DATA FOR THIS TASK:
• • • •
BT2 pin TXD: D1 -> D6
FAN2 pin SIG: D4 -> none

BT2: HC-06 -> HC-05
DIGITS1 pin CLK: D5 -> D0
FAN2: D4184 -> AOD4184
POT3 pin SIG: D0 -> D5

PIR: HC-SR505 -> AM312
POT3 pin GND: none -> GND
• • • •
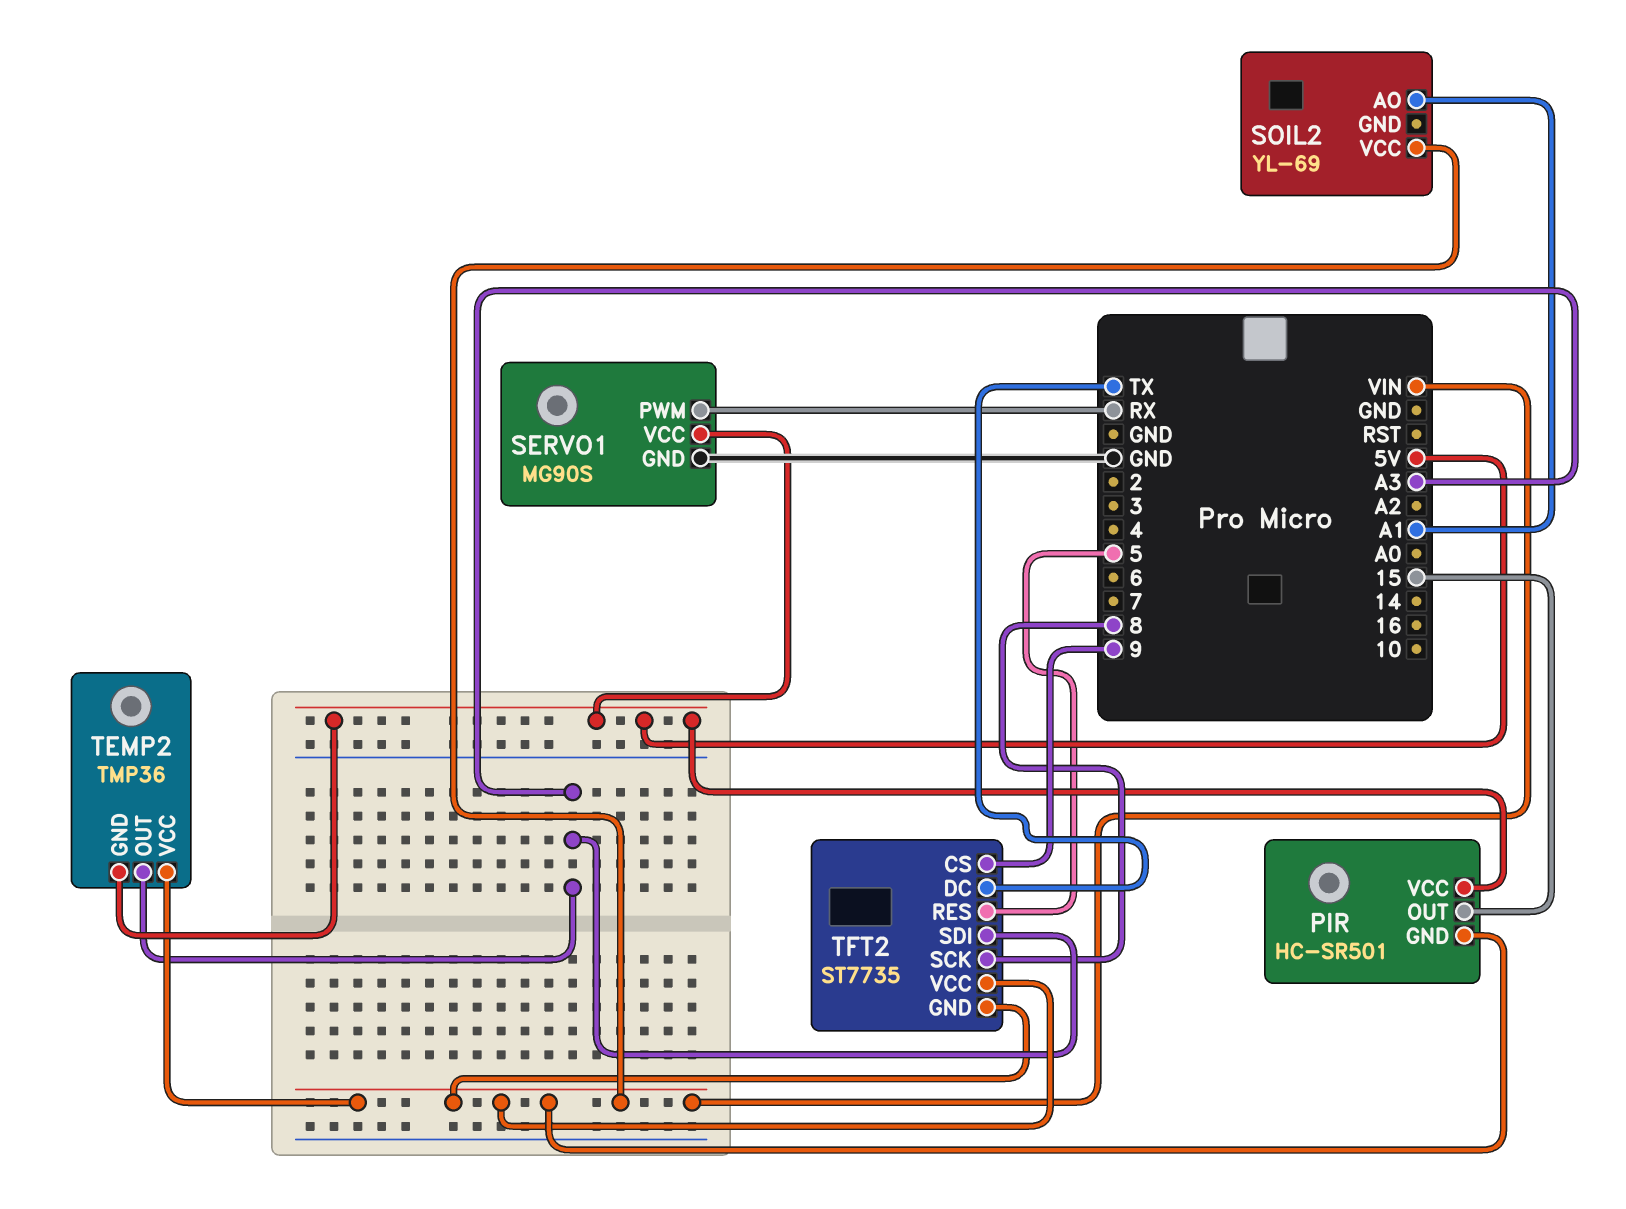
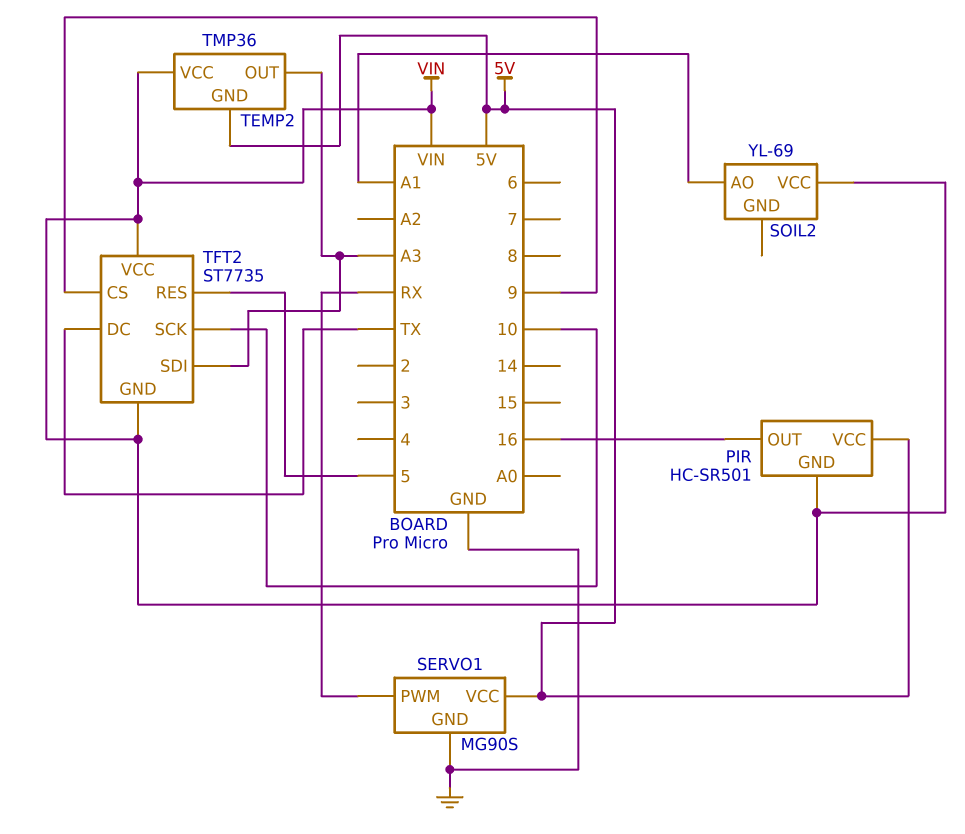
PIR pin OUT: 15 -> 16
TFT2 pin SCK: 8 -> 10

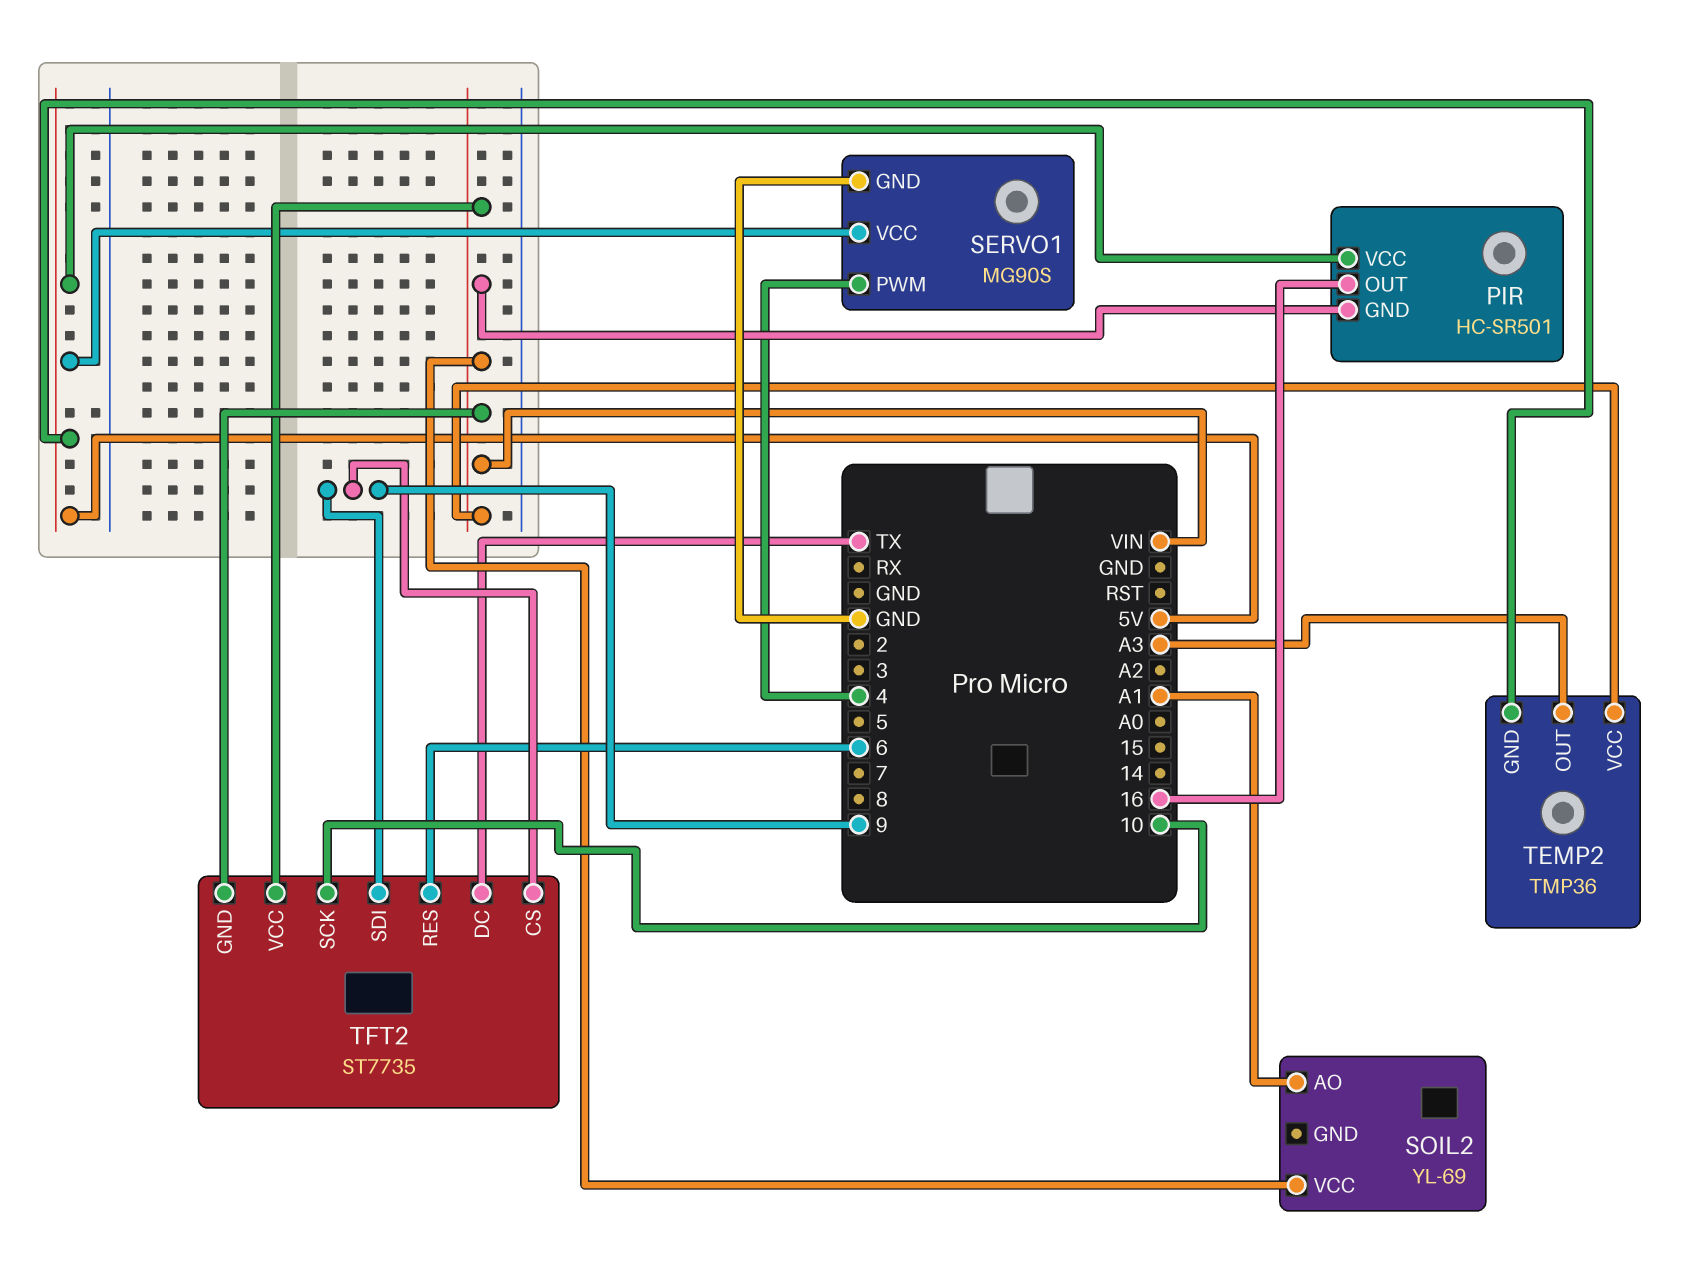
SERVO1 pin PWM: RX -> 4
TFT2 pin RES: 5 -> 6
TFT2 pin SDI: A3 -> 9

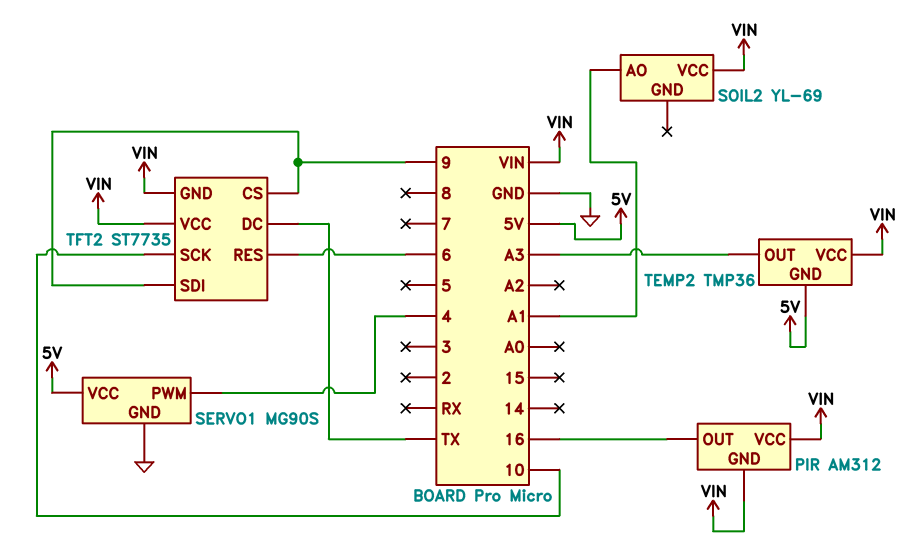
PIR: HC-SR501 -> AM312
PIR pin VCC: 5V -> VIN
• • • •
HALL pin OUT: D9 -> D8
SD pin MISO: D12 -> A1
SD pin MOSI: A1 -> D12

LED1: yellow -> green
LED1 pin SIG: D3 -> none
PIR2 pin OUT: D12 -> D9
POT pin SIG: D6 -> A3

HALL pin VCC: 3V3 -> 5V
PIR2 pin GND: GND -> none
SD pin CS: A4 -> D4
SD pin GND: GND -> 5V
• • • •
WHAT IS EXPECTED: Reading down the material above, count how many lines contain the word "none". Respond with the number by itself.

YOUR RESPONSE: 4